Work instructions
Read the data, and whenever a line holds the word "pink", report that line.

Data extract
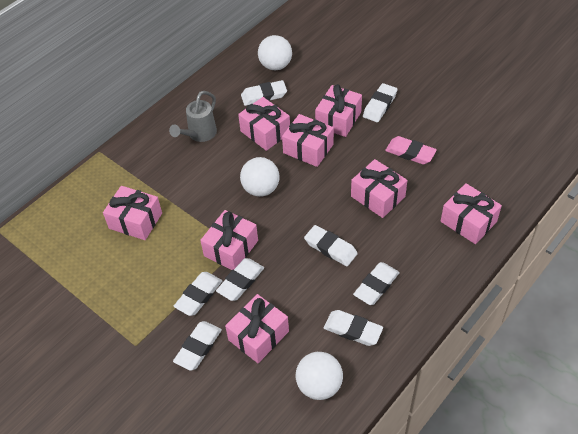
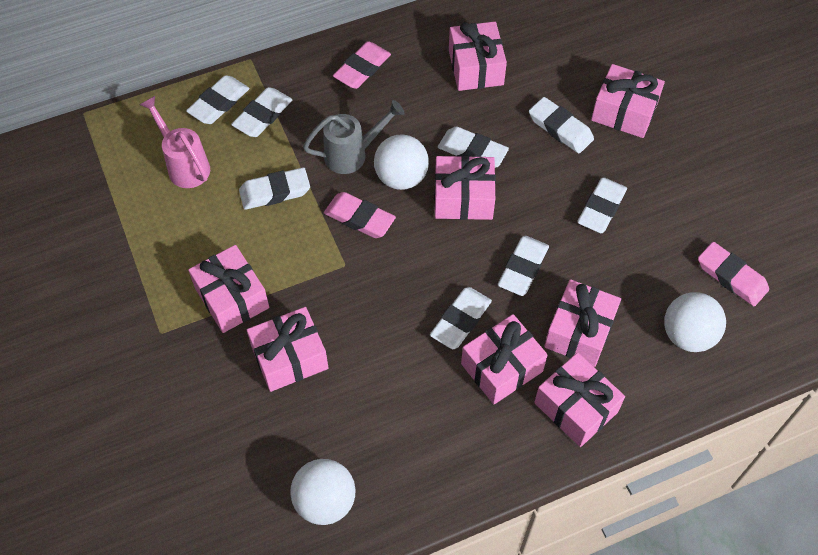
pink eraser: 1 -> 3
pink watering can: 0 -> 1

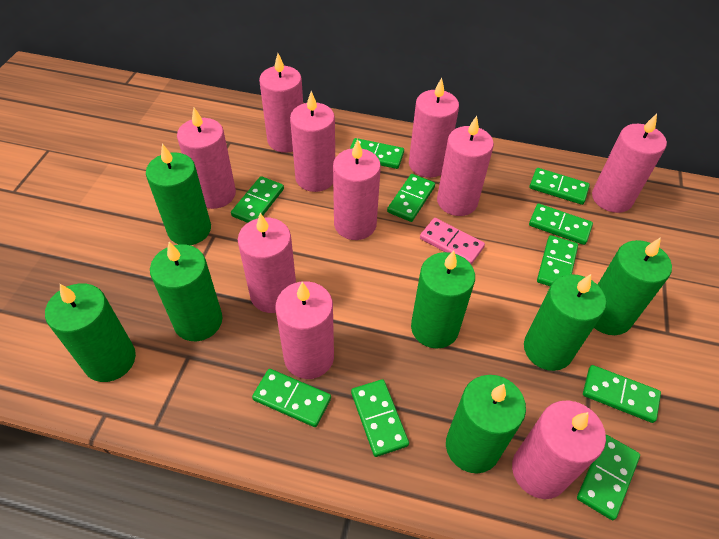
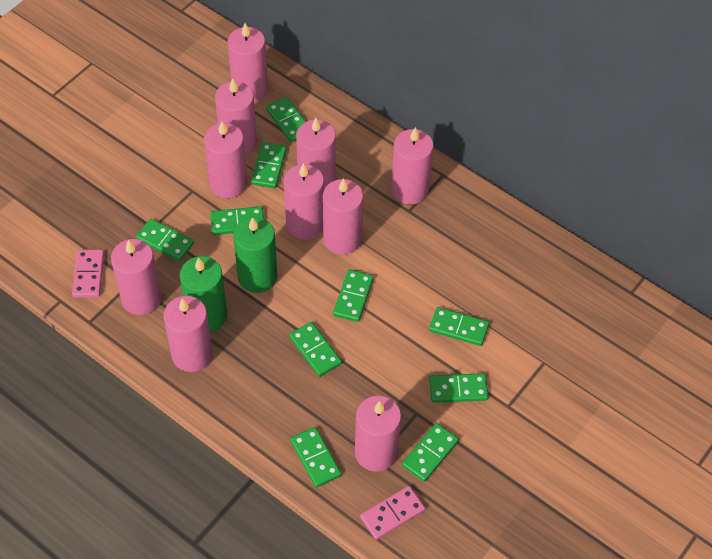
green candle: 7 -> 2
pink domino: 1 -> 2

Response to the task
pink eraser: 1 -> 3
pink watering can: 0 -> 1
pink domino: 1 -> 2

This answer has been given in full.